— SOURCE MATERIAL —
***

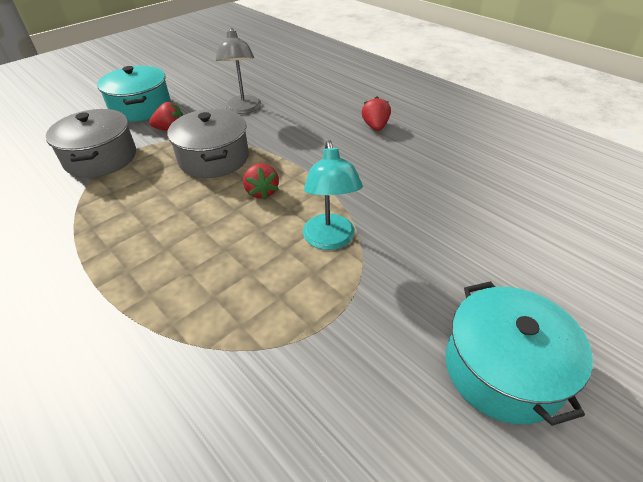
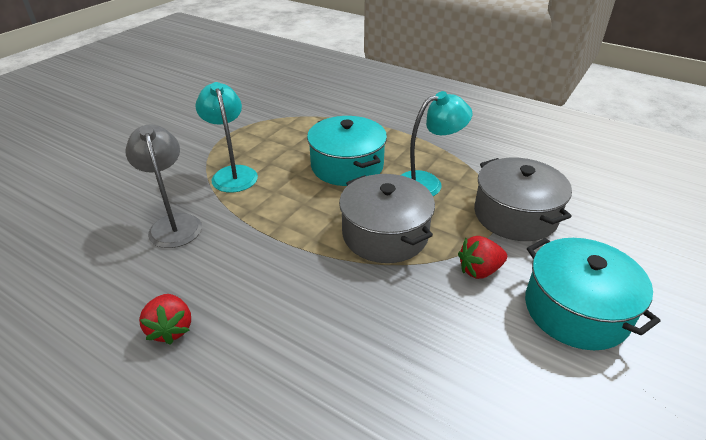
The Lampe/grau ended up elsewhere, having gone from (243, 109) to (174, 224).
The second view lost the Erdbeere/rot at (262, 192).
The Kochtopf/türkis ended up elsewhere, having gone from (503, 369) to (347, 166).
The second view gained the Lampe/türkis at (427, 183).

***

— WORK ITEM —
A word-for-word copy of the data above is needed, one that omits the pictures.

— RESULT FOR THIS EXERCISE —
The Lampe/grau ended up elsewhere, having gone from (243, 109) to (174, 224).
The second view lost the Erdbeere/rot at (262, 192).
The Kochtopf/türkis ended up elsewhere, having gone from (503, 369) to (347, 166).
The second view gained the Lampe/türkis at (427, 183).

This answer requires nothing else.